**Required work**
Count the lines below that contain the string "Brisbane", treating uppercase and lowercase as different, and give only the number.

**Available records**
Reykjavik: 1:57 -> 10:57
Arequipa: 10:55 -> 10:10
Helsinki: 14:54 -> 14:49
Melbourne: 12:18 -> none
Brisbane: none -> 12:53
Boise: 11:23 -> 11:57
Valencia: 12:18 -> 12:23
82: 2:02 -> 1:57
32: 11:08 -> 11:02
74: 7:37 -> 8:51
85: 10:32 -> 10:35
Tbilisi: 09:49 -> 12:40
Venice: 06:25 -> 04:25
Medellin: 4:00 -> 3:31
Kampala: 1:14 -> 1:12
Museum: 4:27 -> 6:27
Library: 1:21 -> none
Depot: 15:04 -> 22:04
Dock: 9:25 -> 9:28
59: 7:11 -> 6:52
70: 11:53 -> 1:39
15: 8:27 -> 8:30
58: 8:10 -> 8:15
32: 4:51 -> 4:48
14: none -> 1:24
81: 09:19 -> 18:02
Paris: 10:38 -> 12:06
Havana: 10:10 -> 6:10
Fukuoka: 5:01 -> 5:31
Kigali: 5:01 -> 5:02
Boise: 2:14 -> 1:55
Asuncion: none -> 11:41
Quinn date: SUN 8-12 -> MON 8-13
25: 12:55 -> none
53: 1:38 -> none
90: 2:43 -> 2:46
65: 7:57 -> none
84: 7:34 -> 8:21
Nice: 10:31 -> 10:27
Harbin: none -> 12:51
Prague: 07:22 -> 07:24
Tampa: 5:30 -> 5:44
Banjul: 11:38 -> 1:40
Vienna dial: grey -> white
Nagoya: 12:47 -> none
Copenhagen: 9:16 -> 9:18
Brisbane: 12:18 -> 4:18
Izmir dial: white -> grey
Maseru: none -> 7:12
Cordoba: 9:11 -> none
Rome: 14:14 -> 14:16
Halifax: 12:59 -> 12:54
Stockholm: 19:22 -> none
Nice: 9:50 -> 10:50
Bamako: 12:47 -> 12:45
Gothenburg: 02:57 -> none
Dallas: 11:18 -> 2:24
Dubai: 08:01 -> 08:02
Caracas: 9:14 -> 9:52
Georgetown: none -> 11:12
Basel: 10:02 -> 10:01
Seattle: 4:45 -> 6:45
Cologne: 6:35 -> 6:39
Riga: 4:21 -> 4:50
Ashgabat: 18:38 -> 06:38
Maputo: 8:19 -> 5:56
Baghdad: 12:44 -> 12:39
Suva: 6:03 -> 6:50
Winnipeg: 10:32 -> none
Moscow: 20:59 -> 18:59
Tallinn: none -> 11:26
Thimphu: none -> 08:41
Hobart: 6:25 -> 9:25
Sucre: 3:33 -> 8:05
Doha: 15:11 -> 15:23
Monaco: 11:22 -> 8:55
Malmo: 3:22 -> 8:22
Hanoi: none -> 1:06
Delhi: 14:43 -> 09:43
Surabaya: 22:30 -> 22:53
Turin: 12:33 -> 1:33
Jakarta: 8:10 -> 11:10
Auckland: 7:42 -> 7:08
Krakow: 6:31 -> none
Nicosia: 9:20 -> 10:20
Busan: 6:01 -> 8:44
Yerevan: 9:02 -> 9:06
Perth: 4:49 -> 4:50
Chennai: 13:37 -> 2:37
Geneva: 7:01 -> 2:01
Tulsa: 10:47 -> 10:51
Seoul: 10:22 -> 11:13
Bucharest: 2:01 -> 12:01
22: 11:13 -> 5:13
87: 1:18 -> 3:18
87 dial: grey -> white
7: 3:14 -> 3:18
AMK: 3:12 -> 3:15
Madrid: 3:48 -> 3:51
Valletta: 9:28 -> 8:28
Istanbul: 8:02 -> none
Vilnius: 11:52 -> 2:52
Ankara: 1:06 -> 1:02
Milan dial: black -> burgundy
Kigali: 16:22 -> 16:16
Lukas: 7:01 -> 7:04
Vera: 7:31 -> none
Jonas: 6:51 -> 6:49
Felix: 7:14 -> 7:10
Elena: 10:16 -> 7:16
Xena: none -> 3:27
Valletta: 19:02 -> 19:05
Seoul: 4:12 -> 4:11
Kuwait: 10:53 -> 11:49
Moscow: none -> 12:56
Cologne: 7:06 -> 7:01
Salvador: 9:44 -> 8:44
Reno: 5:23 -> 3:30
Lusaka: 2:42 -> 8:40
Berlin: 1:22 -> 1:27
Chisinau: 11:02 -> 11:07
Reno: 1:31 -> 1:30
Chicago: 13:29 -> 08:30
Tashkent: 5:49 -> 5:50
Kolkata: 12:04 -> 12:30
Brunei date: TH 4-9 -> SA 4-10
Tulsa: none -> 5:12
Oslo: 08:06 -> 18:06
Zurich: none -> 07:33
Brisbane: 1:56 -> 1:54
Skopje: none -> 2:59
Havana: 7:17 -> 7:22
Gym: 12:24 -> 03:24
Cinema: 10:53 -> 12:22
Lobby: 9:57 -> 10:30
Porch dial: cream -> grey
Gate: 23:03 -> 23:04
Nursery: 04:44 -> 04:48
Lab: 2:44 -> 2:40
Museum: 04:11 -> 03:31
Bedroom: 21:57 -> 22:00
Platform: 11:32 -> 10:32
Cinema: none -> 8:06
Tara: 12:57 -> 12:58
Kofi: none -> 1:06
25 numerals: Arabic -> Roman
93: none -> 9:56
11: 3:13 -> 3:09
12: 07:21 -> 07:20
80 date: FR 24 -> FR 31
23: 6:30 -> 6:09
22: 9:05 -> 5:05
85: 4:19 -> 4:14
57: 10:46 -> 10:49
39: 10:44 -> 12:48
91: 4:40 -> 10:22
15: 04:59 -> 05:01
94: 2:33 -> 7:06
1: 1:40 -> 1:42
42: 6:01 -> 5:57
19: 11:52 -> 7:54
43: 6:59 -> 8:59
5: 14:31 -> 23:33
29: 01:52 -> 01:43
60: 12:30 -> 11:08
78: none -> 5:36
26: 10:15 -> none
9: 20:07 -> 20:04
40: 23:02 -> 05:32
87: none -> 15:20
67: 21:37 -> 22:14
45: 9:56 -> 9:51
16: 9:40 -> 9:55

**Output for this task**
3